> _Entries_
::::
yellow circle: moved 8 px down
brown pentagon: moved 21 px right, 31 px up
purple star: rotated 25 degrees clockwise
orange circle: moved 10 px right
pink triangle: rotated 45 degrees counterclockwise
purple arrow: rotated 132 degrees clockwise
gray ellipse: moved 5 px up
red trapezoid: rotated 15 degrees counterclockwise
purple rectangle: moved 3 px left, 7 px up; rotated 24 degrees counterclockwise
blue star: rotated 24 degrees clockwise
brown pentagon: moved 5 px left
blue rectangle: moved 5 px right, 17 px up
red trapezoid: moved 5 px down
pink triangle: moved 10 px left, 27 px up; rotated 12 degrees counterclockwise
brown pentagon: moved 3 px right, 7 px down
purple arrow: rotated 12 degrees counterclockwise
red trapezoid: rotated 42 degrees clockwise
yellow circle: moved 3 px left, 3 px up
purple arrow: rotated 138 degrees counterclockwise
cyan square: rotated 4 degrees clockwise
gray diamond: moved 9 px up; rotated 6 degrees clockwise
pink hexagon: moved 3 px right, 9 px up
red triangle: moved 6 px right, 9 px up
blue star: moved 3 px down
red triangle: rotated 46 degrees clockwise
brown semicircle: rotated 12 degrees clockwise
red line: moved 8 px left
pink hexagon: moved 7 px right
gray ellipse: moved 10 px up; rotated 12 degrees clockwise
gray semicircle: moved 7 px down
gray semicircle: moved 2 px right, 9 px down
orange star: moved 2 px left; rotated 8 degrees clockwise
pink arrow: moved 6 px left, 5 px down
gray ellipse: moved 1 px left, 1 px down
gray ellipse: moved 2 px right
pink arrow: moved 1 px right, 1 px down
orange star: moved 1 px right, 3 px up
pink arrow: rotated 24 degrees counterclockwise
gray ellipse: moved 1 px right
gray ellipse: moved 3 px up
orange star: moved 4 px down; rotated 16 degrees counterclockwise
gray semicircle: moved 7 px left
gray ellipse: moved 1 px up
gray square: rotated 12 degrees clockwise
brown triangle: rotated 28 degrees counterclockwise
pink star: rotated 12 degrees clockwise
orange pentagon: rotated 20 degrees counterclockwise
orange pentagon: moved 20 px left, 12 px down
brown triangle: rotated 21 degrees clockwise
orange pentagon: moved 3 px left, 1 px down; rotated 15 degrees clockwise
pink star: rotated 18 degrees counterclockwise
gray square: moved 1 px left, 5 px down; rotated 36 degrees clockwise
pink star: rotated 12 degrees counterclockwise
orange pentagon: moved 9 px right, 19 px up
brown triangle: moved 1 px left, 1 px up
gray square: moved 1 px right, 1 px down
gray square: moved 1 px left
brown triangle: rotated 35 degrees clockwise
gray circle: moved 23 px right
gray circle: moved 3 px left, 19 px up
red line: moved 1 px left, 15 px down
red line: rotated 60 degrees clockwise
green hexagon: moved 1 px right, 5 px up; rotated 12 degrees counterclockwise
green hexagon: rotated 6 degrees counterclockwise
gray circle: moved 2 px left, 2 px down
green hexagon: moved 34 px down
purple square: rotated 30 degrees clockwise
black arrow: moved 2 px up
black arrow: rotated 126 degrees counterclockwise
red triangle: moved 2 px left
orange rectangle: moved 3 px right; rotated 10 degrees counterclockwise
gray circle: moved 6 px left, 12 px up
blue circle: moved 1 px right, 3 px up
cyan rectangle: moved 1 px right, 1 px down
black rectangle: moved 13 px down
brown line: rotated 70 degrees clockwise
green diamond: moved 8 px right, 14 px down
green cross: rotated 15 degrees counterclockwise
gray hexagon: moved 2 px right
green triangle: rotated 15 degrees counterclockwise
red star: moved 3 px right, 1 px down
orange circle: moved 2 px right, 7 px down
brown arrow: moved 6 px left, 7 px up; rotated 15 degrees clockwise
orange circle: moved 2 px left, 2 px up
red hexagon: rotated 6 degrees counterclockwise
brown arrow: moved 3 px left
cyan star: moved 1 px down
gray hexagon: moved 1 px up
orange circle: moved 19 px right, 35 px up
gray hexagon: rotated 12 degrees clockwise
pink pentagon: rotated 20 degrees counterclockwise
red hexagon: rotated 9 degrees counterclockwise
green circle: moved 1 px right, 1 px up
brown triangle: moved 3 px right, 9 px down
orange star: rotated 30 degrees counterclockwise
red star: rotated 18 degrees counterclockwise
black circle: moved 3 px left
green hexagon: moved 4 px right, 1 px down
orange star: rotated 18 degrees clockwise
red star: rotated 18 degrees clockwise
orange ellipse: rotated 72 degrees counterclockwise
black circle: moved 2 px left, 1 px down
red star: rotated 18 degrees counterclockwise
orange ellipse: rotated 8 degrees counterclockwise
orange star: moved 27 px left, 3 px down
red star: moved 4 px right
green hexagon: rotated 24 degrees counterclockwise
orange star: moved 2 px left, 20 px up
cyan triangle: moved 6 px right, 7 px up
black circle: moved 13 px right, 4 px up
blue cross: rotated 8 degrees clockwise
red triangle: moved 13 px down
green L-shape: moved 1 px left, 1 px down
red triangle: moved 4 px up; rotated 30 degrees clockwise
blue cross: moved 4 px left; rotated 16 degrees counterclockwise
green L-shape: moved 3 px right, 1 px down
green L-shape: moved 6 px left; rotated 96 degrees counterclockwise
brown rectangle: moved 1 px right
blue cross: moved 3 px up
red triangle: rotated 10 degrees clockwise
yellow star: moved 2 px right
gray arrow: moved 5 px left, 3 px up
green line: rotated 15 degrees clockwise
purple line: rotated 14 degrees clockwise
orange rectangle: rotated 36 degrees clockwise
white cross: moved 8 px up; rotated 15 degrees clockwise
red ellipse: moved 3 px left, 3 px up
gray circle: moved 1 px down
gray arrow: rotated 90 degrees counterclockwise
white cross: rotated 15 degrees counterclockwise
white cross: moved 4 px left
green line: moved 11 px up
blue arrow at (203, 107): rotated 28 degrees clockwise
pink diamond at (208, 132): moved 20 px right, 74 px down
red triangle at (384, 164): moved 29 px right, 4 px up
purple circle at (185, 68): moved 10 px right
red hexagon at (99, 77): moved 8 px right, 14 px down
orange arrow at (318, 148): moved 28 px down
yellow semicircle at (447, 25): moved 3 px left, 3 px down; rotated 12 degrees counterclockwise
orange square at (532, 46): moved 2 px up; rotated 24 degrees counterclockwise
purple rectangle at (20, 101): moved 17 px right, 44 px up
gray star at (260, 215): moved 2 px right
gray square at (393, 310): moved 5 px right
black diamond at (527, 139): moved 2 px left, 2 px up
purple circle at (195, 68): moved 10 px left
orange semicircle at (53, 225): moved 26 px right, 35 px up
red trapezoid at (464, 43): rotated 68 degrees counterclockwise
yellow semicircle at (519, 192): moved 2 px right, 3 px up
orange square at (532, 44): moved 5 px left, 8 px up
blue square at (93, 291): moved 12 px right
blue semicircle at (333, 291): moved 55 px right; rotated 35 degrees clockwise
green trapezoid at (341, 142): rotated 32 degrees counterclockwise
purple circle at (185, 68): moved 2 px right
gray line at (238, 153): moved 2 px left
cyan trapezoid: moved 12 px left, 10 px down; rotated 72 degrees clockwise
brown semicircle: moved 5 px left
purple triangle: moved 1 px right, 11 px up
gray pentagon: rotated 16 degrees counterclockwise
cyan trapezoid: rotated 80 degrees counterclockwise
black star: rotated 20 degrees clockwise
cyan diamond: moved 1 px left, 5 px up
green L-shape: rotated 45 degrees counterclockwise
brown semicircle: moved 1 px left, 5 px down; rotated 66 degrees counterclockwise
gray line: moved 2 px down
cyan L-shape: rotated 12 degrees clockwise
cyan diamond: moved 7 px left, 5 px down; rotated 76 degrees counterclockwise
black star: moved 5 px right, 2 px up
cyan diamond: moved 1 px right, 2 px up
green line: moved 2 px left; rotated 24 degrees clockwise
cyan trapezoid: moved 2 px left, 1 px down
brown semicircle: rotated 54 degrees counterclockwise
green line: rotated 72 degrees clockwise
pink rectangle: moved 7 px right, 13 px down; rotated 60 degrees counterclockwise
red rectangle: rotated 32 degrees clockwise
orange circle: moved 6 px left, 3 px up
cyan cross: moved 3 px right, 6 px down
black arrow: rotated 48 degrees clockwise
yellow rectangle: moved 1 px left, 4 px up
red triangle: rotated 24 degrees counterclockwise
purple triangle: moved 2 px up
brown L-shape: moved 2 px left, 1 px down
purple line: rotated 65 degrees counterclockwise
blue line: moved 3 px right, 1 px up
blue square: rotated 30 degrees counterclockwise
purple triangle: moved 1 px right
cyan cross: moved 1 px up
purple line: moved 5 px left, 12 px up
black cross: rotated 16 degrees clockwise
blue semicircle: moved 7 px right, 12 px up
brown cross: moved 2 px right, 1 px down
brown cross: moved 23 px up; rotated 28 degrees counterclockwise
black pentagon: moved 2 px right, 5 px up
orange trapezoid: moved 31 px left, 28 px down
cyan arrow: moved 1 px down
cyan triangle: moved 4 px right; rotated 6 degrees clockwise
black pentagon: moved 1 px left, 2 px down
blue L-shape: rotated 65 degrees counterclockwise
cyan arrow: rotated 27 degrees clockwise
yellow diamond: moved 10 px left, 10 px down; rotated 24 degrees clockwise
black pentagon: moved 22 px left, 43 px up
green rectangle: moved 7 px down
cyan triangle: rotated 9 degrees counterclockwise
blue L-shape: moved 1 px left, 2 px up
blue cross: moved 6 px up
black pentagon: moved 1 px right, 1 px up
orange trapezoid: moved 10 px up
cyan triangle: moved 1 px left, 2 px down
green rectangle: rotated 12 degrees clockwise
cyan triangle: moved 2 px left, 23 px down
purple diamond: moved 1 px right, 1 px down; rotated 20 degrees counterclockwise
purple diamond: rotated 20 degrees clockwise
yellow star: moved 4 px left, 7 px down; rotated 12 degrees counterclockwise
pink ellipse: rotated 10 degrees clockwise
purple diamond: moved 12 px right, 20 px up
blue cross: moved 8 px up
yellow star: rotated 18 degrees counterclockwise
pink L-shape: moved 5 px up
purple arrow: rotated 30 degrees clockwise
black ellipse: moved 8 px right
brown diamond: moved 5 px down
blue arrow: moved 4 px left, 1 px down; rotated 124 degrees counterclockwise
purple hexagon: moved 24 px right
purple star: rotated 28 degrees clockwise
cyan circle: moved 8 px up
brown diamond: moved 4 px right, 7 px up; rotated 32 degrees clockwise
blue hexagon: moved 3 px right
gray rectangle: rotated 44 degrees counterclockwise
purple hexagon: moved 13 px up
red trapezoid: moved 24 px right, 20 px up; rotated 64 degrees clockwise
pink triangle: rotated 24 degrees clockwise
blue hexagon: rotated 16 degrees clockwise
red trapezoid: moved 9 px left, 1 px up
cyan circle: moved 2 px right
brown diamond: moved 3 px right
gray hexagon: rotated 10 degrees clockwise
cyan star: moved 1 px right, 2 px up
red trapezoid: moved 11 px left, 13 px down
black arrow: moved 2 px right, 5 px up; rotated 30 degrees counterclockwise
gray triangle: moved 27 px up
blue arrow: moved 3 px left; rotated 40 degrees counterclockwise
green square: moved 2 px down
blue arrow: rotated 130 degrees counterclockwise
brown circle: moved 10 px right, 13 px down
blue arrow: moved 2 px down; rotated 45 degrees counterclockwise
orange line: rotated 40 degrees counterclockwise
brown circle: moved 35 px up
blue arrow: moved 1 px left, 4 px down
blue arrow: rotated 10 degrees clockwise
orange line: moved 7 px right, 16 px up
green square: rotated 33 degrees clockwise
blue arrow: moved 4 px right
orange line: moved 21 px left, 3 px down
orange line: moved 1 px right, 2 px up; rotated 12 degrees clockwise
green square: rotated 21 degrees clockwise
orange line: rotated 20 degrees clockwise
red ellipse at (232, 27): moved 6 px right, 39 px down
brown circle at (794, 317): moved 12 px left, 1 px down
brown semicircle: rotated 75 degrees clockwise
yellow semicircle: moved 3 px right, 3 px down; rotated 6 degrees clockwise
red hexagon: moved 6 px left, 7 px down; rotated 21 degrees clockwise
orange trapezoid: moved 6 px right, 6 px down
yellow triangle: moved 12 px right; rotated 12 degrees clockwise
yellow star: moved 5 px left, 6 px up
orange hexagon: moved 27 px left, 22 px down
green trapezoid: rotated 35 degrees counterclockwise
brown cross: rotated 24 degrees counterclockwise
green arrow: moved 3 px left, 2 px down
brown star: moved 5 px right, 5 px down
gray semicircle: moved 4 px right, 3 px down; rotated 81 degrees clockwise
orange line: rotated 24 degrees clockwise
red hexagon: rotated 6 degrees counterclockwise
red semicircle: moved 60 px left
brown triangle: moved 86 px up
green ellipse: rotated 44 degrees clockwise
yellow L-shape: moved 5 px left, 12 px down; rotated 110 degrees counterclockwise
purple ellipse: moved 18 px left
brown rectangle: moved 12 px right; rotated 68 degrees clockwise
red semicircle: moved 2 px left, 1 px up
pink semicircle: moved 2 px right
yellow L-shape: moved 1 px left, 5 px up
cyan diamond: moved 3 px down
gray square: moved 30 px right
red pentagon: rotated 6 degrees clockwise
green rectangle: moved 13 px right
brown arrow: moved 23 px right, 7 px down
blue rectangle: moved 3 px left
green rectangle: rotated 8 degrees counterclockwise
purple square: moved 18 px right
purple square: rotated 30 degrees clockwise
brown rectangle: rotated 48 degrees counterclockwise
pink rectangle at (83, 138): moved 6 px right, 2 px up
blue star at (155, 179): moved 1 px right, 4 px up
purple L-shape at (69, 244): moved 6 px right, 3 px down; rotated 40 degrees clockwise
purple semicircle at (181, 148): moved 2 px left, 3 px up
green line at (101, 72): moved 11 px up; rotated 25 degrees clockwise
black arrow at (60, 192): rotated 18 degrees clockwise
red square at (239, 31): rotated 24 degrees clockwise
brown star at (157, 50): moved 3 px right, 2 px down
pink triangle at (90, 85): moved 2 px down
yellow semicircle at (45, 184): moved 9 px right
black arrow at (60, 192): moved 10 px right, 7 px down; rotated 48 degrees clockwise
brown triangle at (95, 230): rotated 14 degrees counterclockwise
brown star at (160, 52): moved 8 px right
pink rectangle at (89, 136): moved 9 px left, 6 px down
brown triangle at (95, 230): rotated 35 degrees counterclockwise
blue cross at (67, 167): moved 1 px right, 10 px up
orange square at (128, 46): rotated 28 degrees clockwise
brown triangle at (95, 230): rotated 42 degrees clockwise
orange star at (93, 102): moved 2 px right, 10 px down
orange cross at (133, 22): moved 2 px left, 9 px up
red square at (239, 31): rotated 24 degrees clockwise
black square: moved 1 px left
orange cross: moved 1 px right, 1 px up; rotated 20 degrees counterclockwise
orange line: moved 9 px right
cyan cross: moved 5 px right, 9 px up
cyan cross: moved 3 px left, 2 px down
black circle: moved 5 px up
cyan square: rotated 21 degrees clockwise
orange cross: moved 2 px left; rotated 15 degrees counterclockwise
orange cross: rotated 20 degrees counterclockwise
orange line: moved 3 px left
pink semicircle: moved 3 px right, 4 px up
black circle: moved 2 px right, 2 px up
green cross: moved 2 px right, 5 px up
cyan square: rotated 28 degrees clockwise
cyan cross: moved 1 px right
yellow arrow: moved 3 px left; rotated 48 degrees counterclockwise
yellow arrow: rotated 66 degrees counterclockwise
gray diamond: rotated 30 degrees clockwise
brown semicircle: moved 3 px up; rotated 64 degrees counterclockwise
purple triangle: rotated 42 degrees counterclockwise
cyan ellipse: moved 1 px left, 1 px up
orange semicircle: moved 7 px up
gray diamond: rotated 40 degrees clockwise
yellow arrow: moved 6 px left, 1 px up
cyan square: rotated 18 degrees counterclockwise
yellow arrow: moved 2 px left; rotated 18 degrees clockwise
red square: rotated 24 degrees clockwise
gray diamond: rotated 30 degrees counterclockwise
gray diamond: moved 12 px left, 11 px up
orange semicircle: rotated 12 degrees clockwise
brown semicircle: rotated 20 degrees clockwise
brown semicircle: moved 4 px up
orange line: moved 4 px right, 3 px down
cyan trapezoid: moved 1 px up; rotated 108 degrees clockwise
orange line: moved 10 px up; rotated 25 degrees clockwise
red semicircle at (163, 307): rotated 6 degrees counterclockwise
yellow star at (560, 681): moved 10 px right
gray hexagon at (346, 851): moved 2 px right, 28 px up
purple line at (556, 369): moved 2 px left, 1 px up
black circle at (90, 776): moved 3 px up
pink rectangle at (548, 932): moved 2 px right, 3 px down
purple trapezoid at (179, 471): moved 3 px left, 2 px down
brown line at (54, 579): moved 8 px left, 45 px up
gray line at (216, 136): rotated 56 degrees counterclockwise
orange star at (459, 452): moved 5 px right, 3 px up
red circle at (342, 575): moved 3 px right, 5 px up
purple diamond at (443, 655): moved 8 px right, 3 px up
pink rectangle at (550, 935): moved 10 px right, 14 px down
::::
> _Written request_
Locate each line in the data above that contains the word "white", and copy those lines in full.

> _Full solution_
white cross: moved 8 px up; rotated 15 degrees clockwise
white cross: rotated 15 degrees counterclockwise
white cross: moved 4 px left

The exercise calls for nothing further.